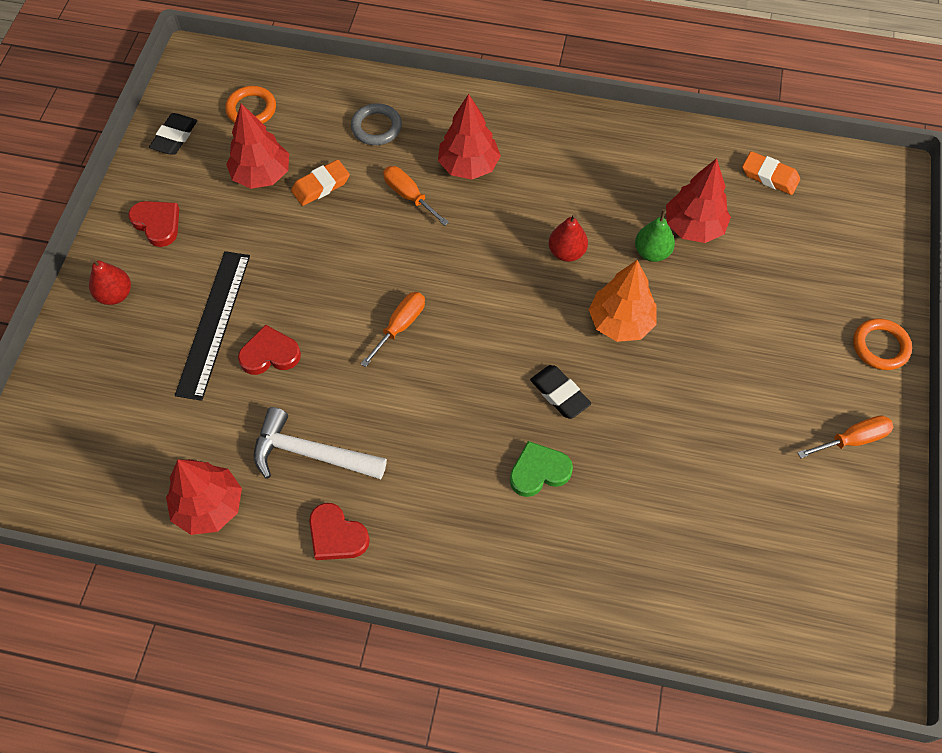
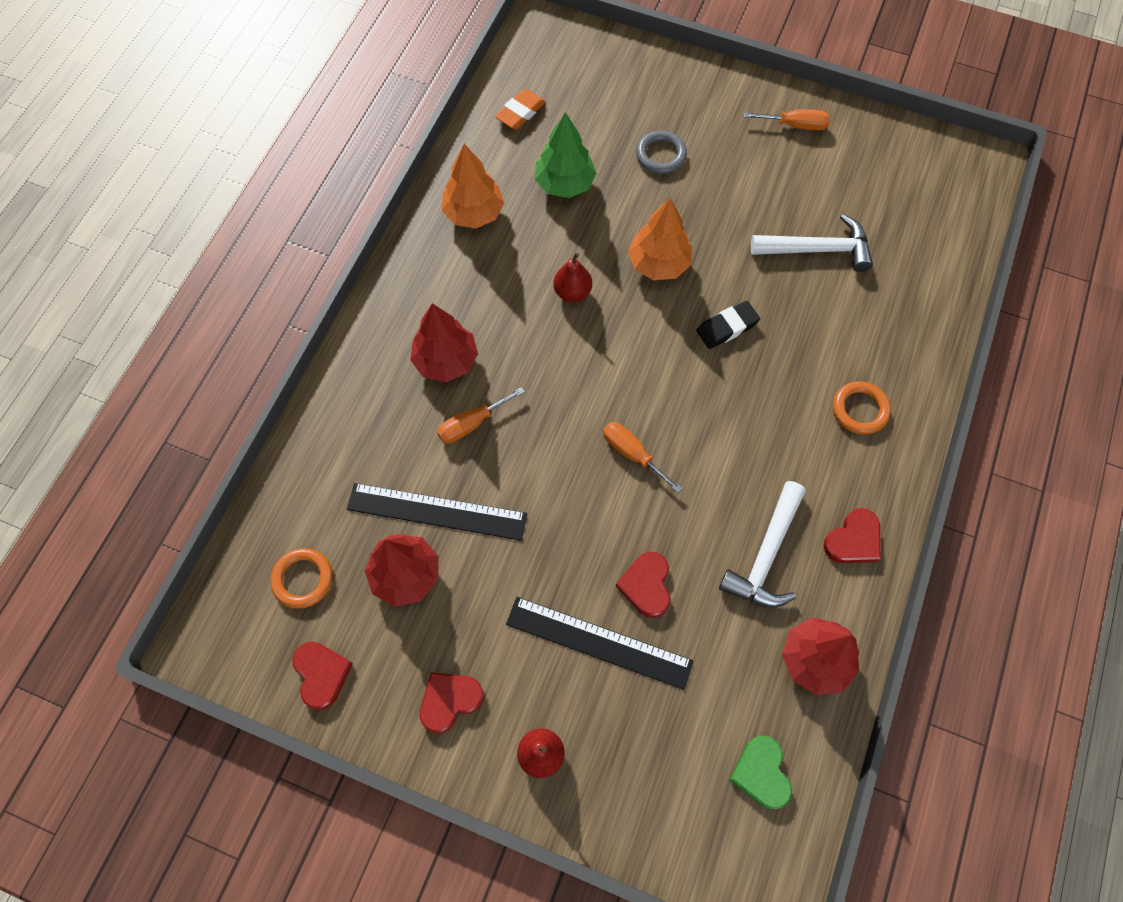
camera: 80 degrees left, 5 degrees up
black eraser [149,113,197,155] -> red heart [293,642,353,710]
orange eraser [291,160,350,206] -> black ruler [347,483,527,541]
grey ring [351,103,402,145] -> grey ring moved to [636,131,687,174]
green heart [510,441,573,497] -> green heart moved to [729,736,792,809]
green pear [635,209,675,262] -> none
red tree [666,158,731,243] -> green tree [535,112,597,198]
orange screwdriver [797,415,894,458] -> orange screwdriver turned 105 degrees clockwise [744,109,830,130]
orange ring [853,318,912,370] -> orange ring moved to [833,381,891,434]
none -> orange tree [441,144,505,229]
none -> white hammer [751,214,873,272]

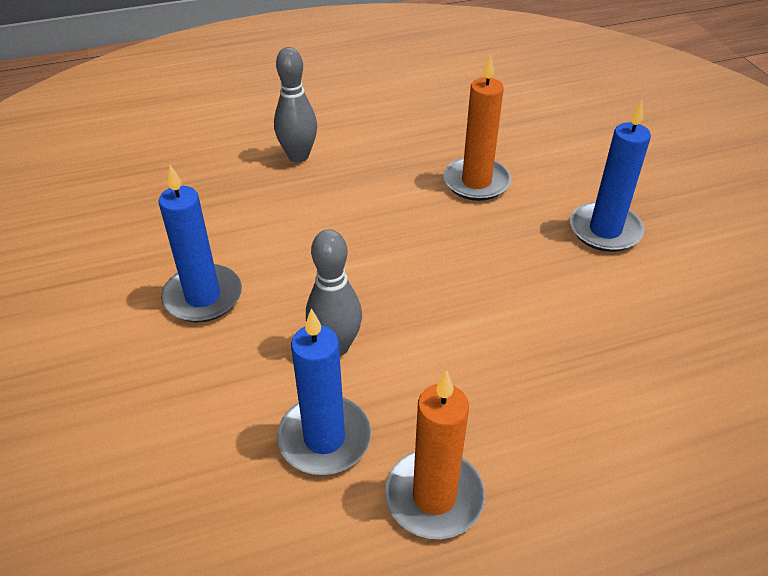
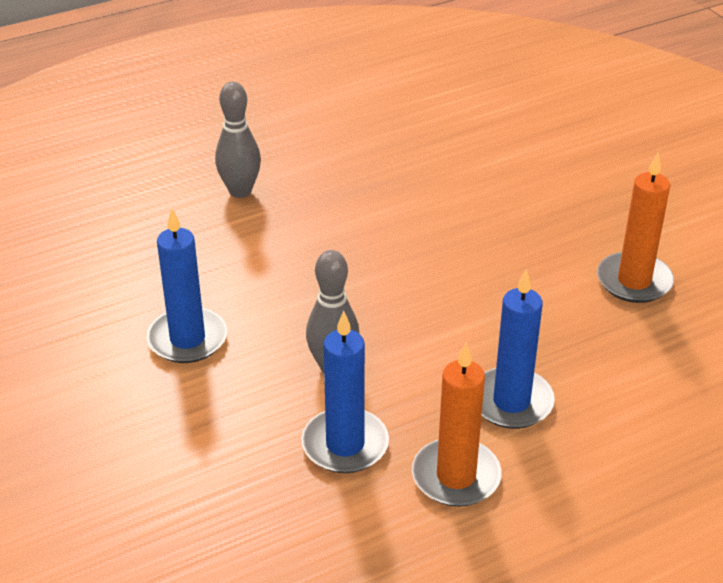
camera: 10 degrees left, 5 degrees down
orange candle [443,55,511,201] -> orange candle moved to [597,153,674,303]
blue candle [570,101,651,252] -> blue candle moved to [482,269,555,429]

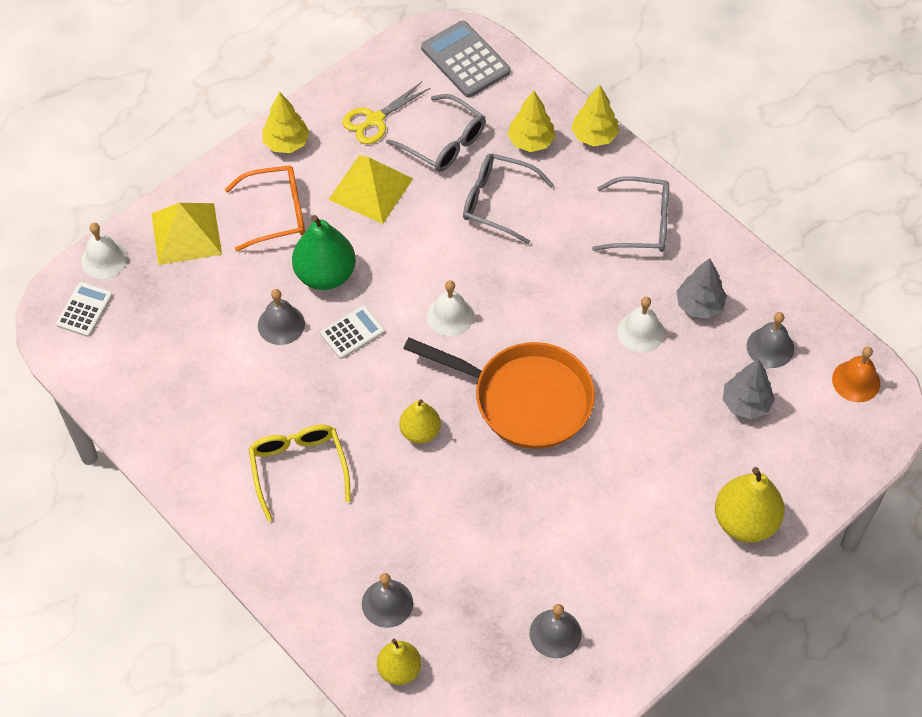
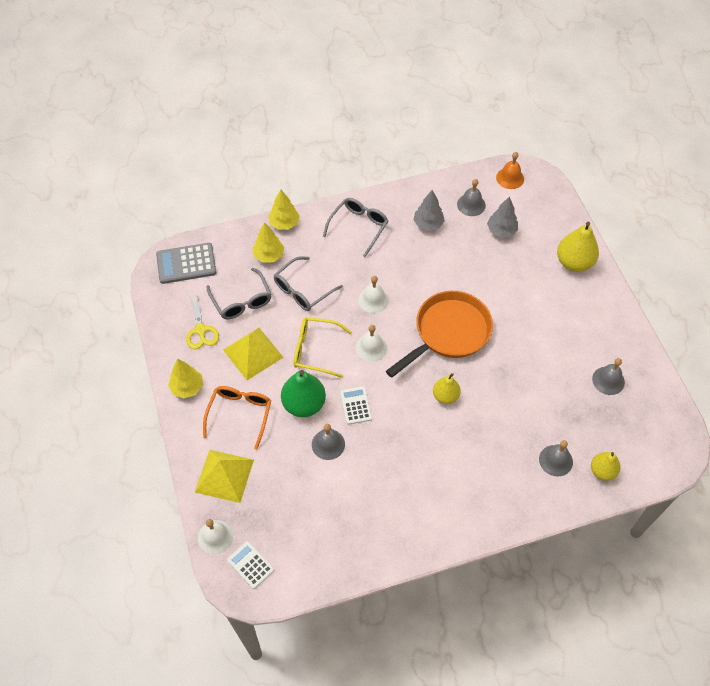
camera: 65 degrees left, 0 degrees up
yellow glasses [249,425,351,521] -> yellow glasses moved to [294,317,352,378]
grey glasses [386,94,486,172] -> grey glasses turned 90 degrees clockwise [207,268,272,319]
white bell [617,297,665,353] -> white bell moved to [358,276,389,313]

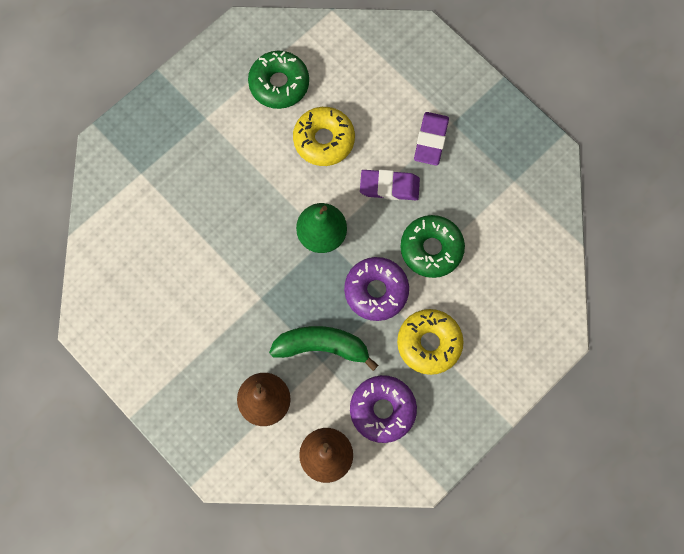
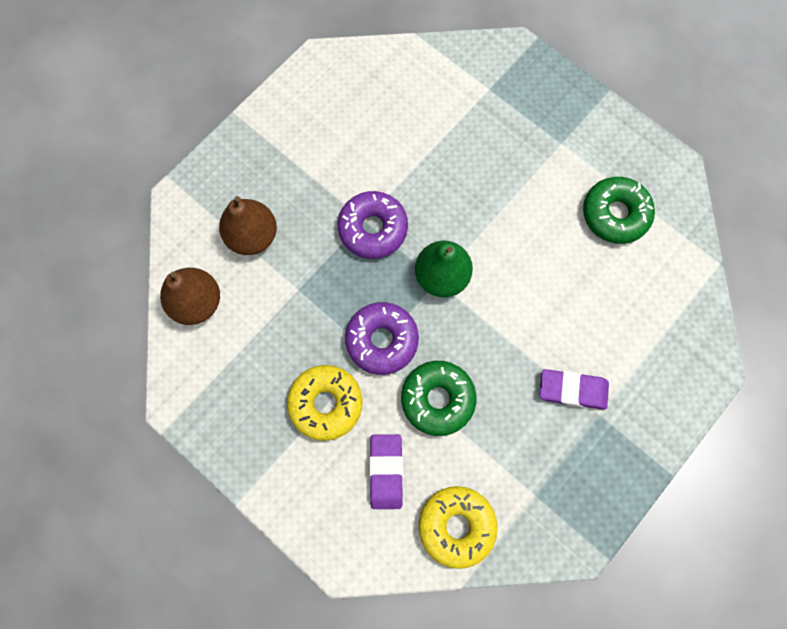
camera: 85 degrees right, 0 degrees up
green banana [269,326,378,371] -> none
yellow donut [293,107,355,166] -> yellow donut moved to [419,486,498,569]
purple donut [350,375,417,443] -> purple donut moved to [338,191,408,259]
purple eraser [360,170,420,200] -> purple eraser moved to [369,434,403,509]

★ ★ ★ ★ ★

Without copying any picture, write out the entries exactly.

camera: 80 degrees left, 5 degrees up
black eraser [149,113,197,155] -> red heart [293,642,353,710]
orange eraser [291,160,350,206] -> black ruler [347,483,527,541]
grey ring [351,103,402,145] -> grey ring moved to [636,131,687,174]
green heart [510,441,573,497] -> green heart moved to [729,736,792,809]
green pear [635,209,675,262] -> none
red tree [666,158,731,243] -> green tree [535,112,597,198]
orange screwdriver [797,415,894,458] -> orange screwdriver turned 105 degrees clockwise [744,109,830,130]
orange ring [853,318,912,370] -> orange ring moved to [833,381,891,434]
none -> orange tree [441,144,505,229]
none -> white hammer [751,214,873,272]

camera: 10 degrees left, 5 degrees down
orange candle [443,55,511,201] -> orange candle moved to [597,153,674,303]
blue candle [570,101,651,252] -> blue candle moved to [482,269,555,429]

camera: 65 degrees left, 0 degrees up
yellow glasses [249,425,351,521] -> yellow glasses moved to [294,317,352,378]
grey glasses [386,94,486,172] -> grey glasses turned 90 degrees clockwise [207,268,272,319]
white bell [617,297,665,353] -> white bell moved to [358,276,389,313]

camera: 85 degrees right, 0 degrees up
green banana [269,326,378,371] -> none
yellow donut [293,107,355,166] -> yellow donut moved to [419,486,498,569]
purple donut [350,375,417,443] -> purple donut moved to [338,191,408,259]
purple eraser [360,170,420,200] -> purple eraser moved to [369,434,403,509]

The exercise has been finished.